What the exercise asks:
Output the line that contains "(410, 239) = (406, 398): red" and every line after it to the end of the entries, with nothing added or left out.

===== Records provided

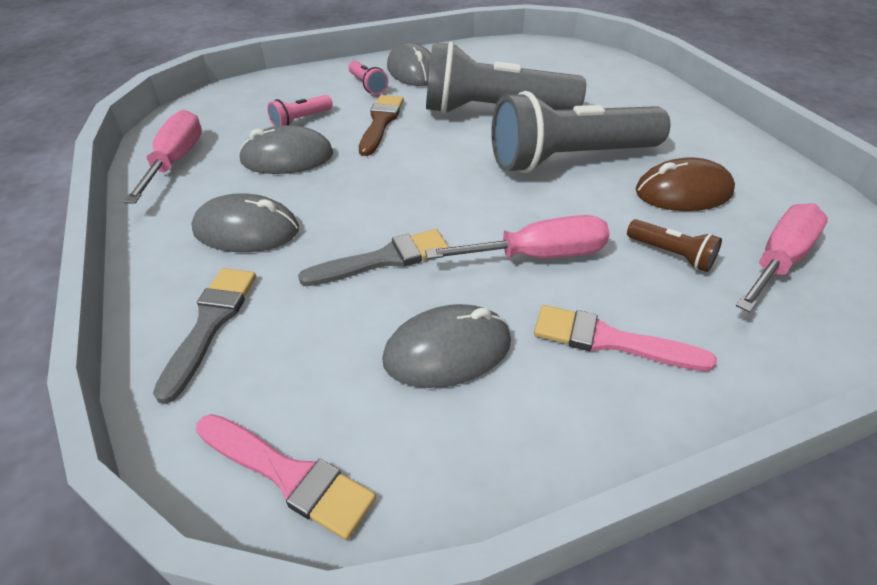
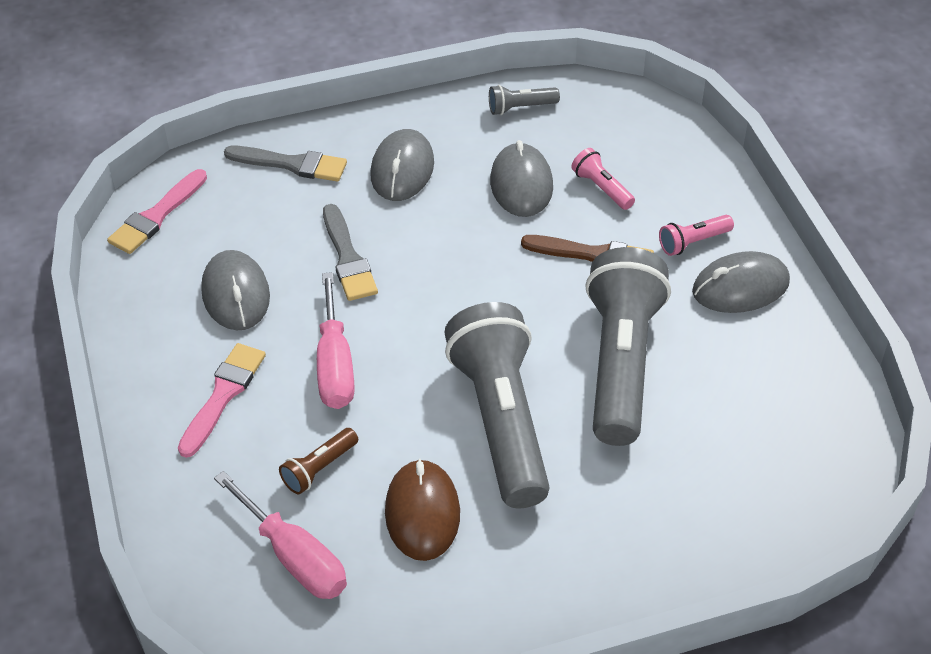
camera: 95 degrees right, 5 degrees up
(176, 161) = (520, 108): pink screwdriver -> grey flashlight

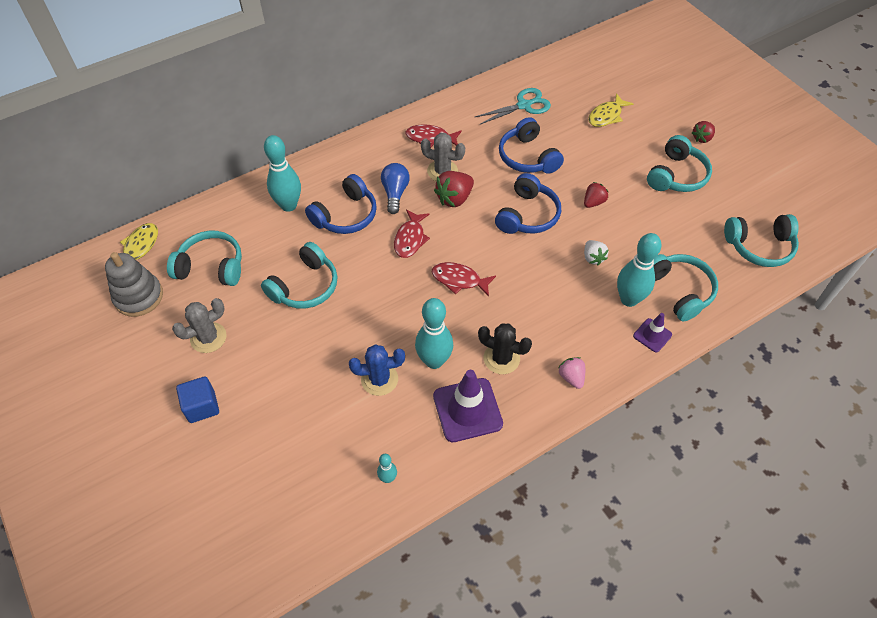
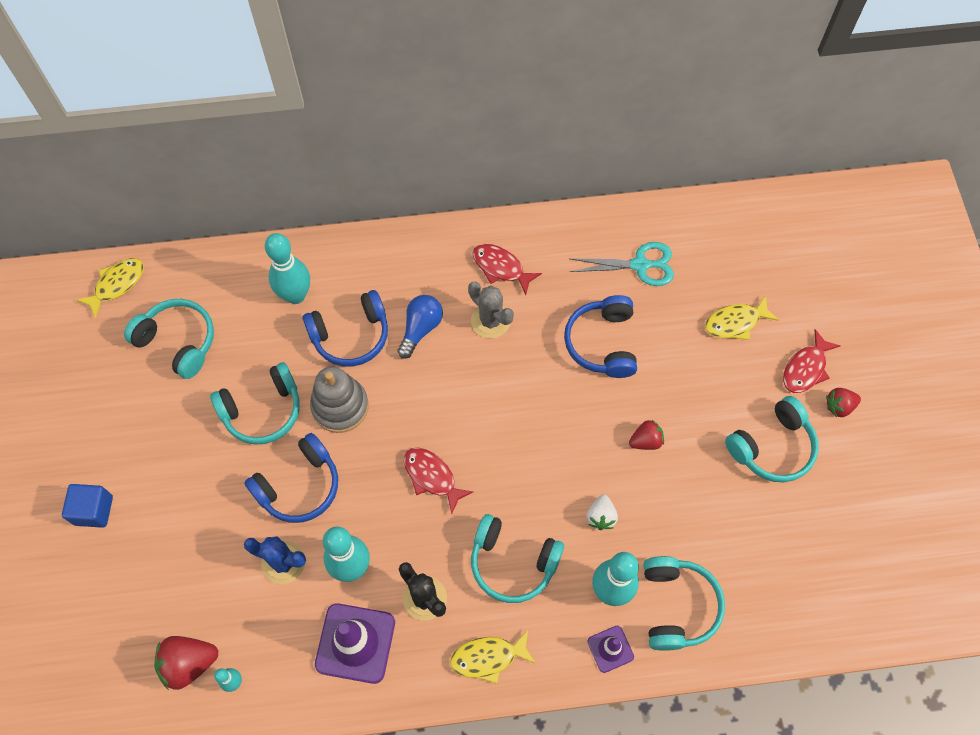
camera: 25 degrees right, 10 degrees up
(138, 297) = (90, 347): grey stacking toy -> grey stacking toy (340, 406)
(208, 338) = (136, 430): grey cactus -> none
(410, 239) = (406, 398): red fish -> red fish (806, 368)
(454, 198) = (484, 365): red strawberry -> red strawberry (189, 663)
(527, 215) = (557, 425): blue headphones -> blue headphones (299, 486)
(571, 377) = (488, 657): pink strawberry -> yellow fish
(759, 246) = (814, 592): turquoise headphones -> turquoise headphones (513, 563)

==========

Exercise response:
(410, 239) = (406, 398): red fish -> red fish (806, 368)
(454, 198) = (484, 365): red strawberry -> red strawberry (189, 663)
(527, 215) = (557, 425): blue headphones -> blue headphones (299, 486)
(571, 377) = (488, 657): pink strawberry -> yellow fish
(759, 246) = (814, 592): turquoise headphones -> turquoise headphones (513, 563)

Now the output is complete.